--- Assigned task ---
Among the records below, one line contains "(127,248) to (215,527)"; copy that line and all that follow it, exactly as written.

*** Dataset records Section Begins ***

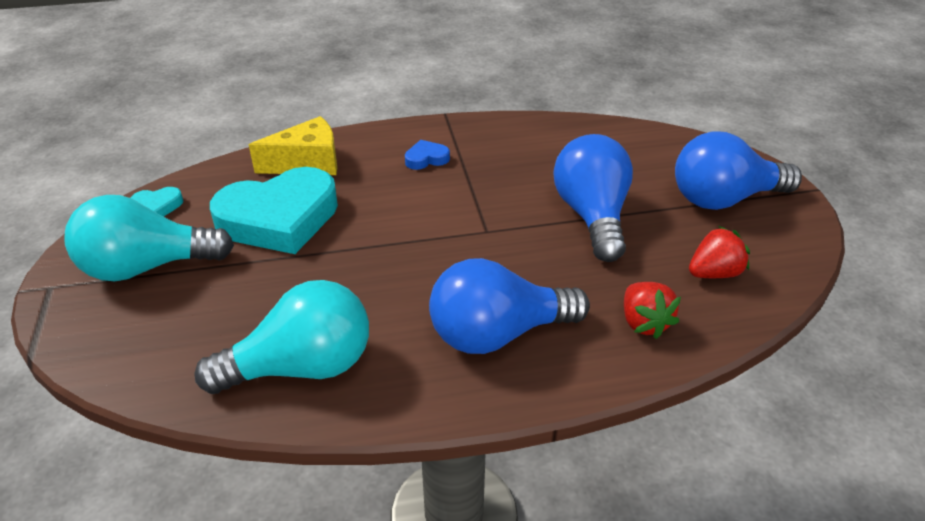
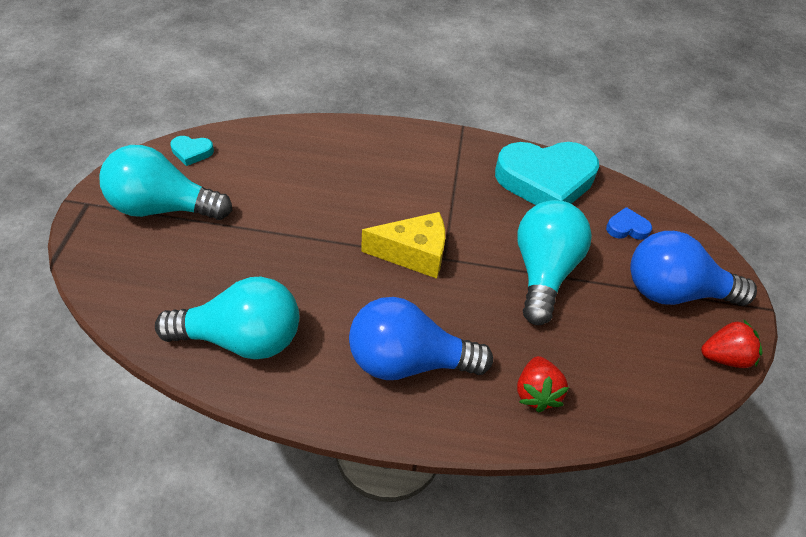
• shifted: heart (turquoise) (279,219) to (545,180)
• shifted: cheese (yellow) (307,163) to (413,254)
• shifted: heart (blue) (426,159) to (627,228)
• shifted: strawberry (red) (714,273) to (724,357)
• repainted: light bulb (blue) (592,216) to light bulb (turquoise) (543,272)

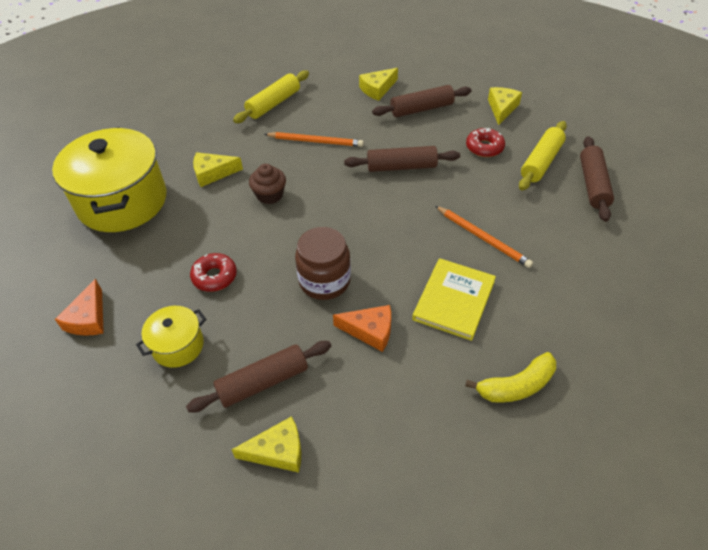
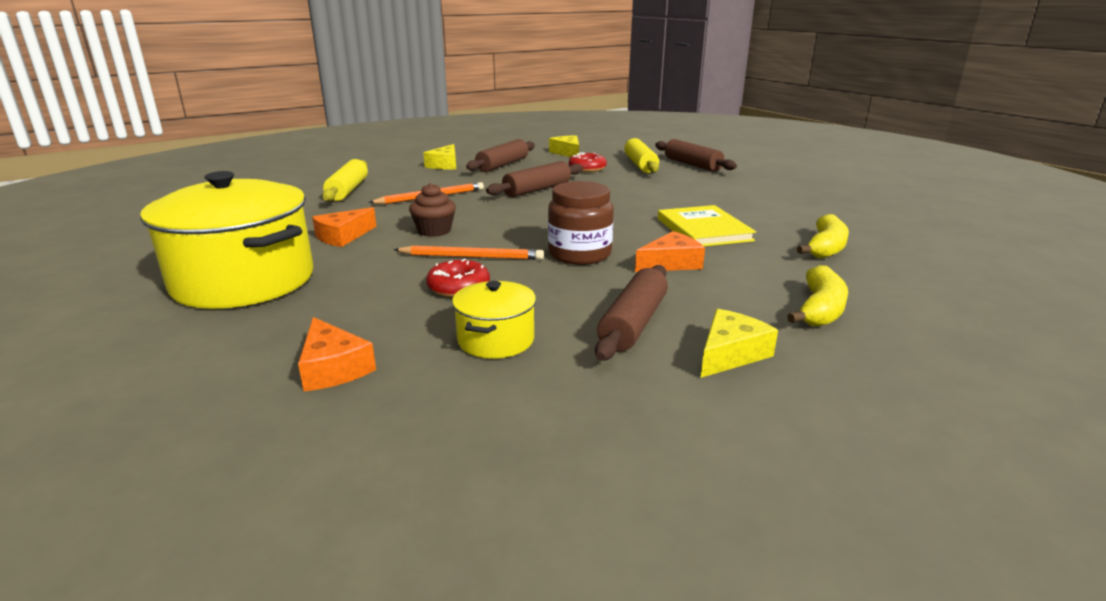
• new: banana (yellow) (820,309)
• shifted: pencil (orange) (482,238) to (471,257)
• repainted: cheese (yellow) (213,173) to cheese (orange) (343,236)

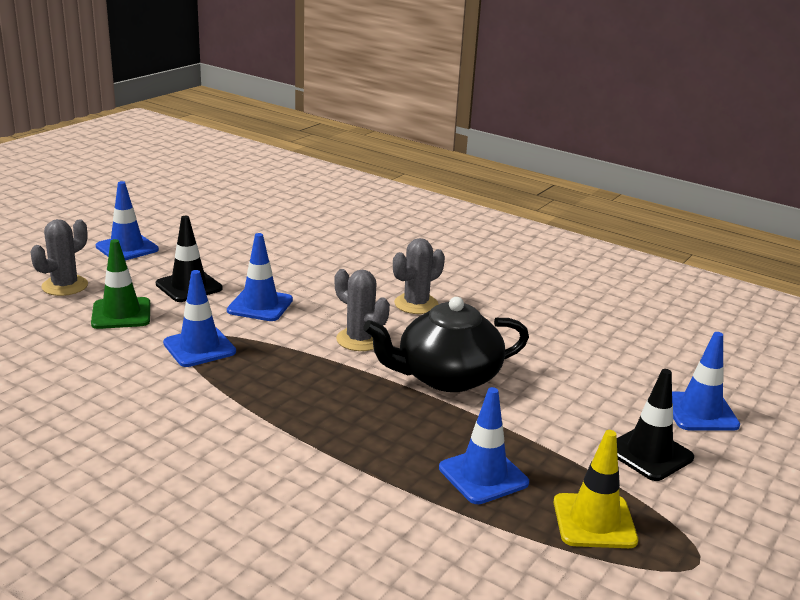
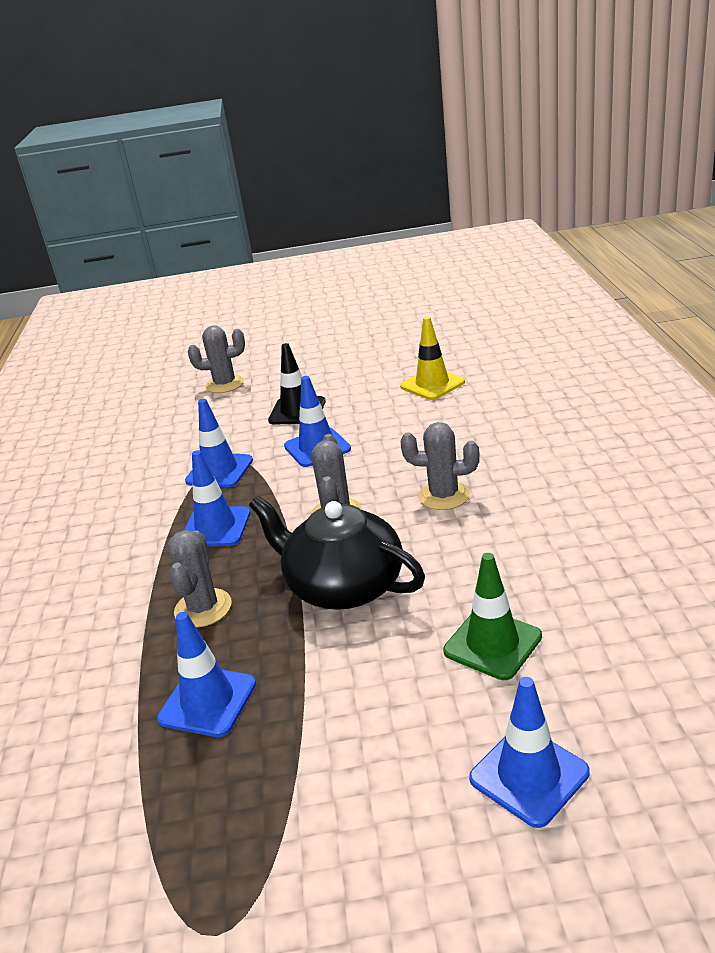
• gone: traffic cone (black) (649,454)
• new: cactus (grey) (203,608)
• shifted: traffic cone (green) (121,314) to (492,644)
• shifted: traffic cone (blue) (127,248) to (215,527)
• shifted: traffic cone (yellow) (594,521) to (432,384)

*** Dataset records Section Ends ***

--- Task response ---
• shifted: traffic cone (blue) (127,248) to (215,527)
• shifted: traffic cone (yellow) (594,521) to (432,384)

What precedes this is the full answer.